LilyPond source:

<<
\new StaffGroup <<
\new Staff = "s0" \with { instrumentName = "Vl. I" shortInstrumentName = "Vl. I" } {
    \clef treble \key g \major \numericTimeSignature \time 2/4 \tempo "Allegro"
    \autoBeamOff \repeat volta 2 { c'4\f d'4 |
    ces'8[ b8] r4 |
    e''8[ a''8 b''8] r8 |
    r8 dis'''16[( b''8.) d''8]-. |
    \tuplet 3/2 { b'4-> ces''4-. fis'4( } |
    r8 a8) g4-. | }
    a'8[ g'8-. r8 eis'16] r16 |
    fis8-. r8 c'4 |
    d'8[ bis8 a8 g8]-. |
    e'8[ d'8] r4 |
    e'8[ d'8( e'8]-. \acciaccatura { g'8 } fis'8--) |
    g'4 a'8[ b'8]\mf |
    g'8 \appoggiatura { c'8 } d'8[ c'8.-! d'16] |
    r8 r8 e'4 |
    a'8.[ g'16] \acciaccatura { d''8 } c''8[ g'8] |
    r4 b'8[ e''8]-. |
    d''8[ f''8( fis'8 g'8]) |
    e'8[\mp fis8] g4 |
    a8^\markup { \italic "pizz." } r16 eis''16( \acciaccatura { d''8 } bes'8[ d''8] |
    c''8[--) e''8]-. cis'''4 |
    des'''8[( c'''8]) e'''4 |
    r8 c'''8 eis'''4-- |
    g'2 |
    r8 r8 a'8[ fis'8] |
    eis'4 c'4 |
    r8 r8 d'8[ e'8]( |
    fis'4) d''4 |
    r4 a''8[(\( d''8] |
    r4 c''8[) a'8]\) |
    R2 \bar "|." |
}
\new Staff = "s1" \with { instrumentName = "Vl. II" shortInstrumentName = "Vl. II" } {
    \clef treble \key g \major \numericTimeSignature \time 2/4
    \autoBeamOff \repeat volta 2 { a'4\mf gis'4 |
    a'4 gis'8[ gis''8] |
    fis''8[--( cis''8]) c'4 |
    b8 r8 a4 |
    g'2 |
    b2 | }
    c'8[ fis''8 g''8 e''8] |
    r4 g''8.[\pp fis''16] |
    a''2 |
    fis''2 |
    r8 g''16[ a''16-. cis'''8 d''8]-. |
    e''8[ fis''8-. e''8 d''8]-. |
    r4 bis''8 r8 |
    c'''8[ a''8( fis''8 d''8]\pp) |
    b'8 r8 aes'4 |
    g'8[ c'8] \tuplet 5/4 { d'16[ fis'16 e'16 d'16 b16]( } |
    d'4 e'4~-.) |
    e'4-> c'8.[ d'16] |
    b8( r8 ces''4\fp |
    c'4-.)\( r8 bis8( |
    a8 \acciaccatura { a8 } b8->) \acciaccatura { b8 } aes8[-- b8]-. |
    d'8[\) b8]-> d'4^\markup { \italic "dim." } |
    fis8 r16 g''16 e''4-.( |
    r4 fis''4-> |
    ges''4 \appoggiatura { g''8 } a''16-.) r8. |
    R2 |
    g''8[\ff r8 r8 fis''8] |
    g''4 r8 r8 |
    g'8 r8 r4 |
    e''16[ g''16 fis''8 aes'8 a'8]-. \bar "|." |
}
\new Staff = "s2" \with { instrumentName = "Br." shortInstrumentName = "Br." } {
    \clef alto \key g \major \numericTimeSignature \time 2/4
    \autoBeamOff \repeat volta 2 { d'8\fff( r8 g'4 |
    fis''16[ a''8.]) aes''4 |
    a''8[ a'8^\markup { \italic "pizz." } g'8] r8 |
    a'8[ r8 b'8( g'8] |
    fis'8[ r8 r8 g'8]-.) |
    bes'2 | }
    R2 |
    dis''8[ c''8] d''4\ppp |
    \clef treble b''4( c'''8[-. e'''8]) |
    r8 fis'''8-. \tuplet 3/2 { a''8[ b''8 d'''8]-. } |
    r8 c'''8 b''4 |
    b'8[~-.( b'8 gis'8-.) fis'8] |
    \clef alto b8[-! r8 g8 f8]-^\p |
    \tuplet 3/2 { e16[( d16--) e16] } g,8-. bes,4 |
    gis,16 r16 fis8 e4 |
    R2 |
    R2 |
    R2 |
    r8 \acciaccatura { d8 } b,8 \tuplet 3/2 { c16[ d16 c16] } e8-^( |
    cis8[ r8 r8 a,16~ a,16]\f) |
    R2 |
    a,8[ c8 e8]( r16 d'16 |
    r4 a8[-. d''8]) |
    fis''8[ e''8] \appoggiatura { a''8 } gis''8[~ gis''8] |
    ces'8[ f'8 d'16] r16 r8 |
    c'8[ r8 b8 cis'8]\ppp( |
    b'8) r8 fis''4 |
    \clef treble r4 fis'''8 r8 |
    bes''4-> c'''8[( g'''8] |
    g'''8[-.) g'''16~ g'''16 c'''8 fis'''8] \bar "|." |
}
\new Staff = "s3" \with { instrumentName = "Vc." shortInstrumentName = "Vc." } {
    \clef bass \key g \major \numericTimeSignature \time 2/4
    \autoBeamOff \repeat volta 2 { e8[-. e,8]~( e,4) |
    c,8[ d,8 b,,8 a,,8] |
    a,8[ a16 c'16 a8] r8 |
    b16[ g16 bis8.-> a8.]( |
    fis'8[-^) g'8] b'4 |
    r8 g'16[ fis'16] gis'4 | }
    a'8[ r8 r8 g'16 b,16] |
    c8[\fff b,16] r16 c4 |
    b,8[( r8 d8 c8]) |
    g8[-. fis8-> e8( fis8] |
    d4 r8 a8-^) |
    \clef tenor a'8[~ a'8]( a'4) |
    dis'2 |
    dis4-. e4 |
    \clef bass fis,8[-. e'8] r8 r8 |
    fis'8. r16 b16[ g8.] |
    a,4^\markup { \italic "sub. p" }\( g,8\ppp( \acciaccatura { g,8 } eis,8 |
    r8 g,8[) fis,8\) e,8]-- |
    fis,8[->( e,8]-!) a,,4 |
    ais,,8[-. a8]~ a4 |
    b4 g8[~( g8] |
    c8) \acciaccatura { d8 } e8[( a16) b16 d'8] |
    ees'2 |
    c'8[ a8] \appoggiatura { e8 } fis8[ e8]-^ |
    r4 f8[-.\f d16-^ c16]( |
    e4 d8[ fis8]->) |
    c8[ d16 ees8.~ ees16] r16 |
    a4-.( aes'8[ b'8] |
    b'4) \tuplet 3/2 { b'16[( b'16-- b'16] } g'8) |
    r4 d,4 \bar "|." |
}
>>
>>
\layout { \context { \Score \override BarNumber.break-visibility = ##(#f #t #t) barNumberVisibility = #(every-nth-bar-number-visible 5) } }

--

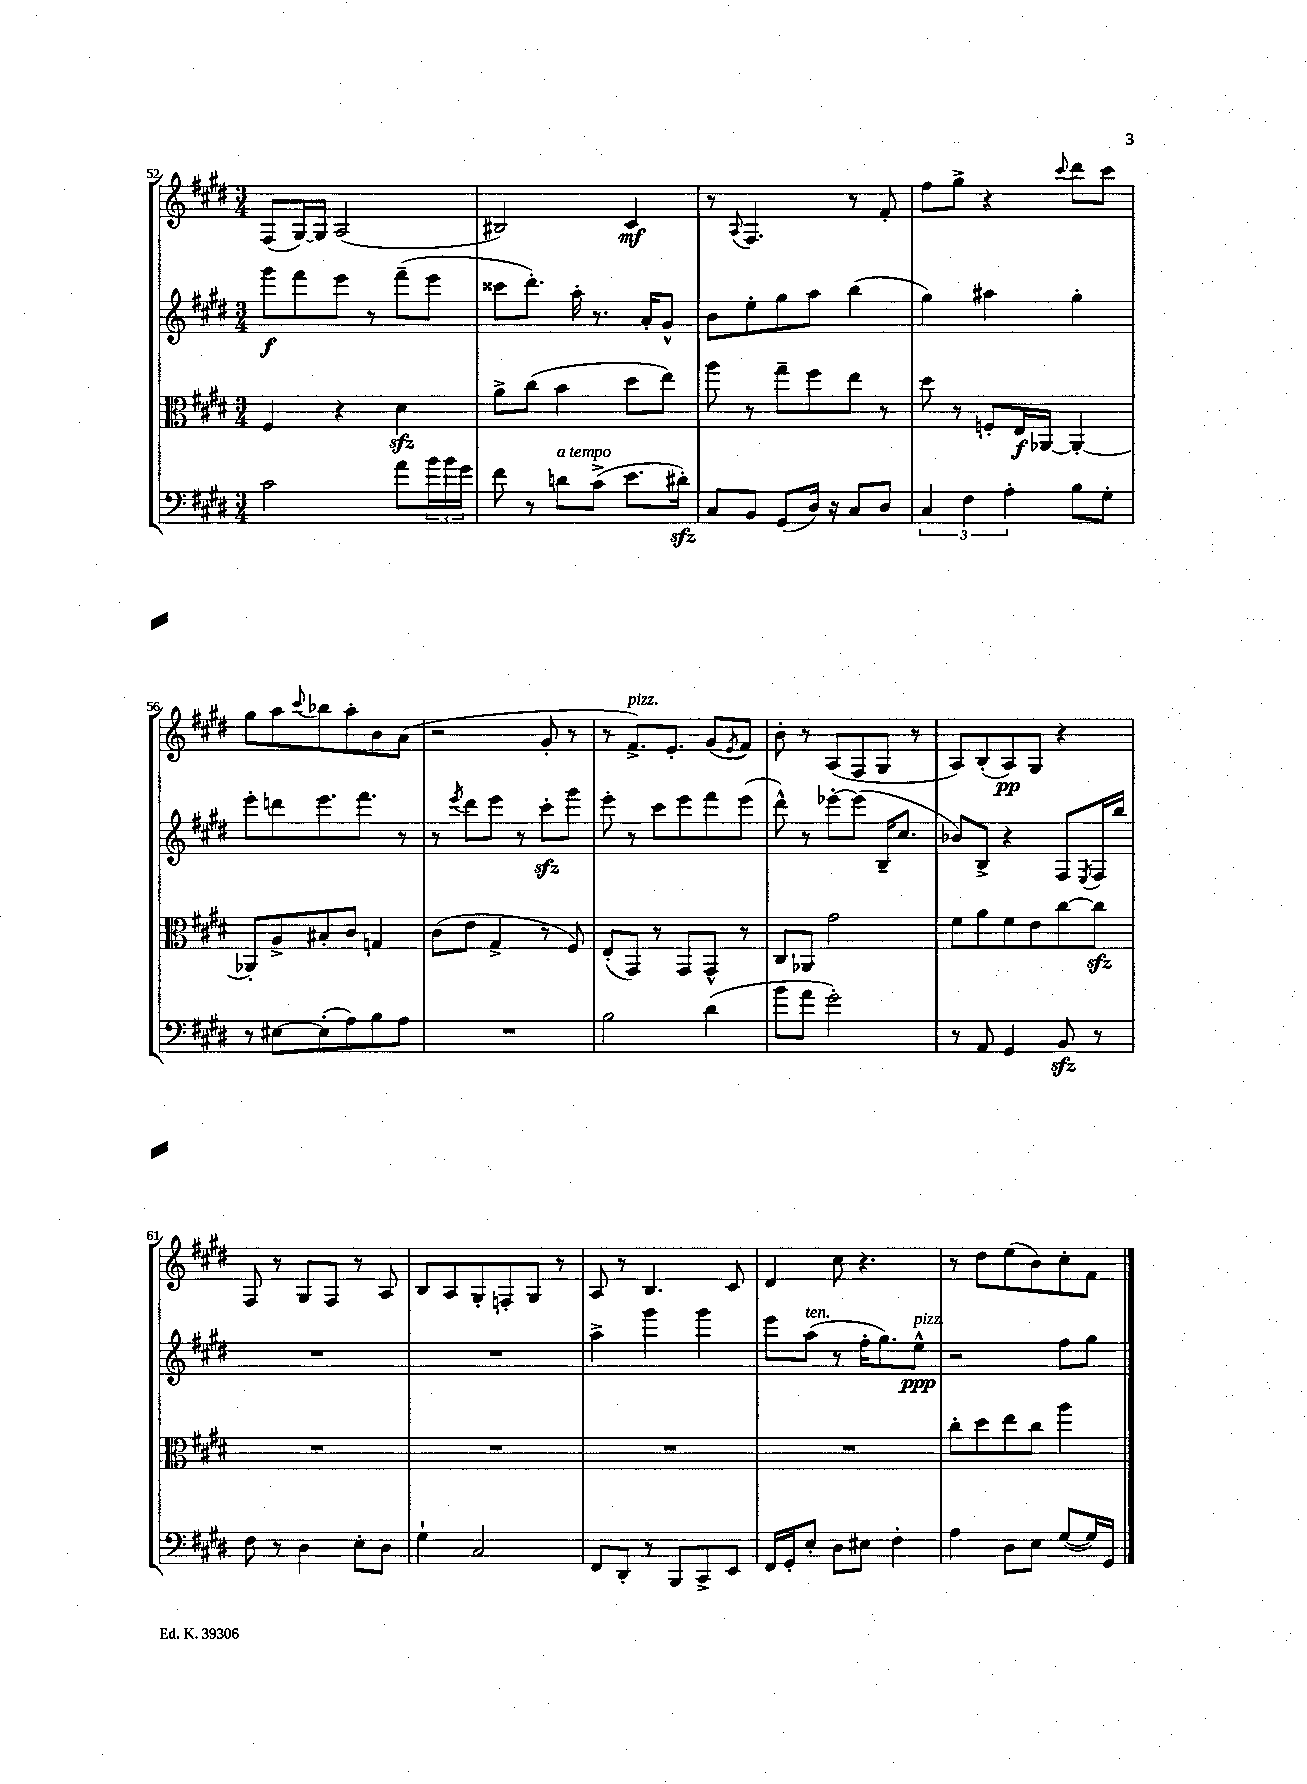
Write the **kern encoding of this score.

◆ **STATED TASK**
How many lines in the material include the word "acciaccatura"? Reply with only the number.

◆ **OUTPUT FOR THIS TASK**
7